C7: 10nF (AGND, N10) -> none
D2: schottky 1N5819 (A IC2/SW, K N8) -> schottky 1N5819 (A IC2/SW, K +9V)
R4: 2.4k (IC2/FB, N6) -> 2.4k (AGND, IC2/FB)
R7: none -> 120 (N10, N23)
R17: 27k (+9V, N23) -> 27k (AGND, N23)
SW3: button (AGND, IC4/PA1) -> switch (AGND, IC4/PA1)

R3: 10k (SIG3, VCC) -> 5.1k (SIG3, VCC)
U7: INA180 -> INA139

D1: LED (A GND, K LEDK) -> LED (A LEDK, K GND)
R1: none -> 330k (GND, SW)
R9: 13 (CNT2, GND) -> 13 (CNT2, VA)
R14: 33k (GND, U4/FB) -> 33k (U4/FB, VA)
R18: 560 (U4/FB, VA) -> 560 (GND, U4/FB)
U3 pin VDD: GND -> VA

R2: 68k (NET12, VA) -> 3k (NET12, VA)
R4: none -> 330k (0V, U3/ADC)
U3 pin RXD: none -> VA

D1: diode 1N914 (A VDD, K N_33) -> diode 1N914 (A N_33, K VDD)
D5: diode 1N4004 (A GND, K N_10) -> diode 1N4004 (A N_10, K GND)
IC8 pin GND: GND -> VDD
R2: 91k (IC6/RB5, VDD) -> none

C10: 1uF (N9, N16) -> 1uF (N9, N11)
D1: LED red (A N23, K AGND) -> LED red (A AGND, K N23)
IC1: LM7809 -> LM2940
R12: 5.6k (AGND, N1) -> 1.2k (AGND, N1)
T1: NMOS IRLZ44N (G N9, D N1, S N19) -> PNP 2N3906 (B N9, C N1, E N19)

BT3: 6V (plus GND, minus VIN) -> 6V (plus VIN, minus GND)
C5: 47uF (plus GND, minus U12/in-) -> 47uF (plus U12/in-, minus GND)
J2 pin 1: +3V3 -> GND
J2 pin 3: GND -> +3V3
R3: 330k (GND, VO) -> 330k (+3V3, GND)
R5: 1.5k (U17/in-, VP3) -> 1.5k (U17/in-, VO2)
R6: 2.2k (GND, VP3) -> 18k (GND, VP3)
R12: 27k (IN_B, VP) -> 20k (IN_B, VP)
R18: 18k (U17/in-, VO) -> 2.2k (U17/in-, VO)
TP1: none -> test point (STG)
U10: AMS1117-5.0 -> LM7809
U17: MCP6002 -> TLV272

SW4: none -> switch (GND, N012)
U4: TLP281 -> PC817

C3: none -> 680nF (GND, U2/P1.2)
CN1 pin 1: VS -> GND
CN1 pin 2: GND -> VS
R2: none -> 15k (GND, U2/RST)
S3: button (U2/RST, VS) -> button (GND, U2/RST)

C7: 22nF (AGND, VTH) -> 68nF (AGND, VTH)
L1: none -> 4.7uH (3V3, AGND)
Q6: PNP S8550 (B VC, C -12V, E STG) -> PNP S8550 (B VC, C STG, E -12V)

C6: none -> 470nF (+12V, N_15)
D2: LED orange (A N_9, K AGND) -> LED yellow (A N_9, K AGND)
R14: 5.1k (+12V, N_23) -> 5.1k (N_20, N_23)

**Activity:**
All lines from the one containing "U17: MCP6002 -> TLV272" to the last line above should be reproduced exactly, and no other lines should be given.

**Answer to the exercise:**
U17: MCP6002 -> TLV272

SW4: none -> switch (GND, N012)
U4: TLP281 -> PC817

C3: none -> 680nF (GND, U2/P1.2)
CN1 pin 1: VS -> GND
CN1 pin 2: GND -> VS
R2: none -> 15k (GND, U2/RST)
S3: button (U2/RST, VS) -> button (GND, U2/RST)

C7: 22nF (AGND, VTH) -> 68nF (AGND, VTH)
L1: none -> 4.7uH (3V3, AGND)
Q6: PNP S8550 (B VC, C -12V, E STG) -> PNP S8550 (B VC, C STG, E -12V)

C6: none -> 470nF (+12V, N_15)
D2: LED orange (A N_9, K AGND) -> LED yellow (A N_9, K AGND)
R14: 5.1k (+12V, N_23) -> 5.1k (N_20, N_23)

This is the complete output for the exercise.